▶ **The data**:
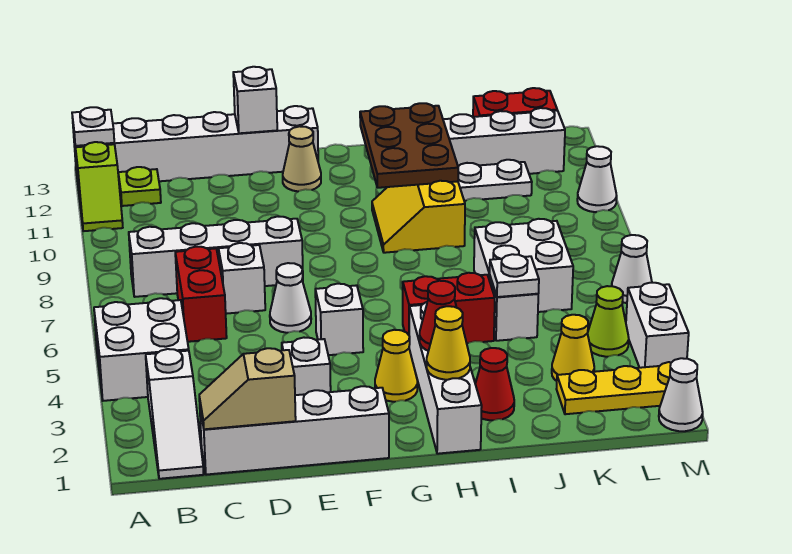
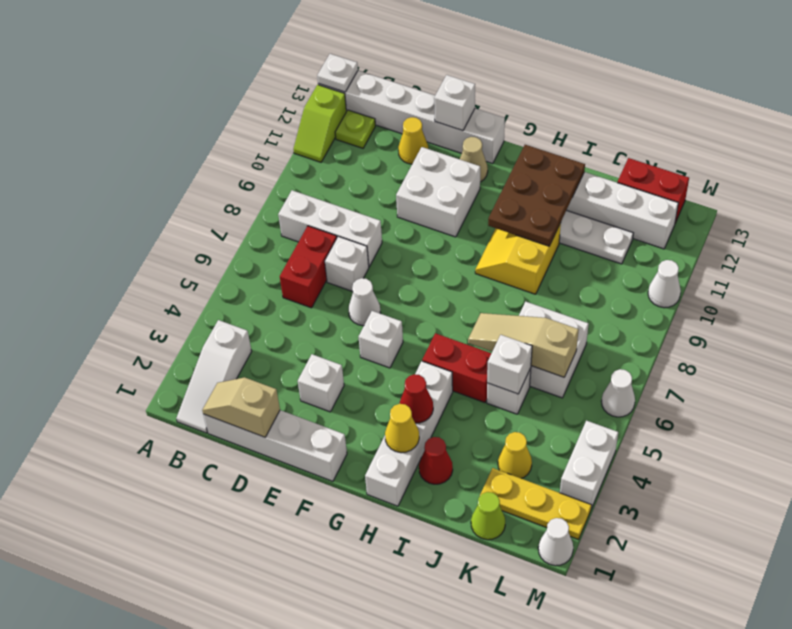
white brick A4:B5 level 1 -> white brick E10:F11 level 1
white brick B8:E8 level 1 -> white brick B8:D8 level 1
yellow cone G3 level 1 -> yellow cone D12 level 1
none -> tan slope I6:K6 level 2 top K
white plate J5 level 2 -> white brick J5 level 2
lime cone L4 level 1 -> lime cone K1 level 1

▶ **Task statement**:
Every line from the one with "white plate J5" to the end of the records above should be returned exactly, and no other lines.

▶ **Answer space**:
white plate J5 level 2 -> white brick J5 level 2
lime cone L4 level 1 -> lime cone K1 level 1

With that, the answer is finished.